=== Data records ===
= Beginning of Section =
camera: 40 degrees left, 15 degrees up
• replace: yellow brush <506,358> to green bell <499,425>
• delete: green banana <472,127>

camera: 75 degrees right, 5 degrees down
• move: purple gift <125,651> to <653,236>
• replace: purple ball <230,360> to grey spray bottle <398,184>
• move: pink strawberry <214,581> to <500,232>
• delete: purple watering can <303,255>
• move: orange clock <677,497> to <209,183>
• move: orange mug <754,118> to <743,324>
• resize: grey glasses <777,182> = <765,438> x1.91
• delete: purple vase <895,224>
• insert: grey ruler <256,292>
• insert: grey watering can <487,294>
= End of Section =
= Beginning of Section =
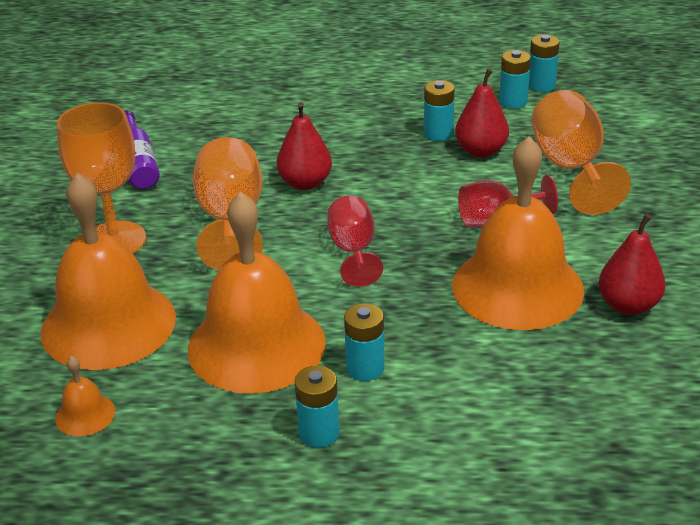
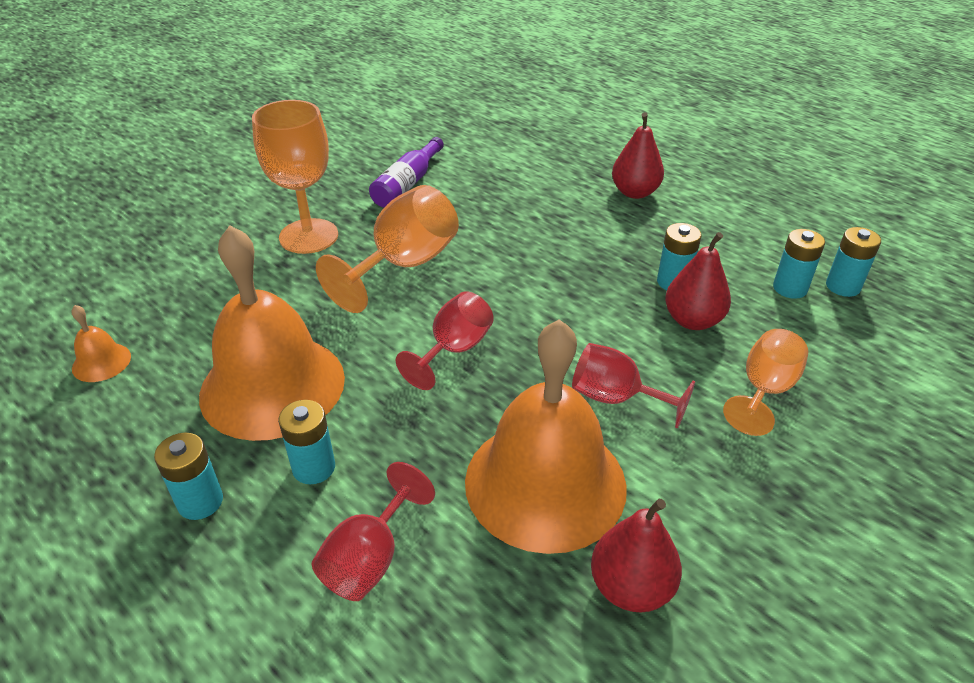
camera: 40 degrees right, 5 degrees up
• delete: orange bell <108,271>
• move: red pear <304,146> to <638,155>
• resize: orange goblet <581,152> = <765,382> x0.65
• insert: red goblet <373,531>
= End of Section =
Reprint exactly the lines above that start at the one with "camera: 40 degrees left, 15 degrees up" and end at the one with "green bell <499,425>", keeping both and adding none.

=== WRITTEN SOLUTION ===
camera: 40 degrees left, 15 degrees up
• replace: yellow brush <506,358> to green bell <499,425>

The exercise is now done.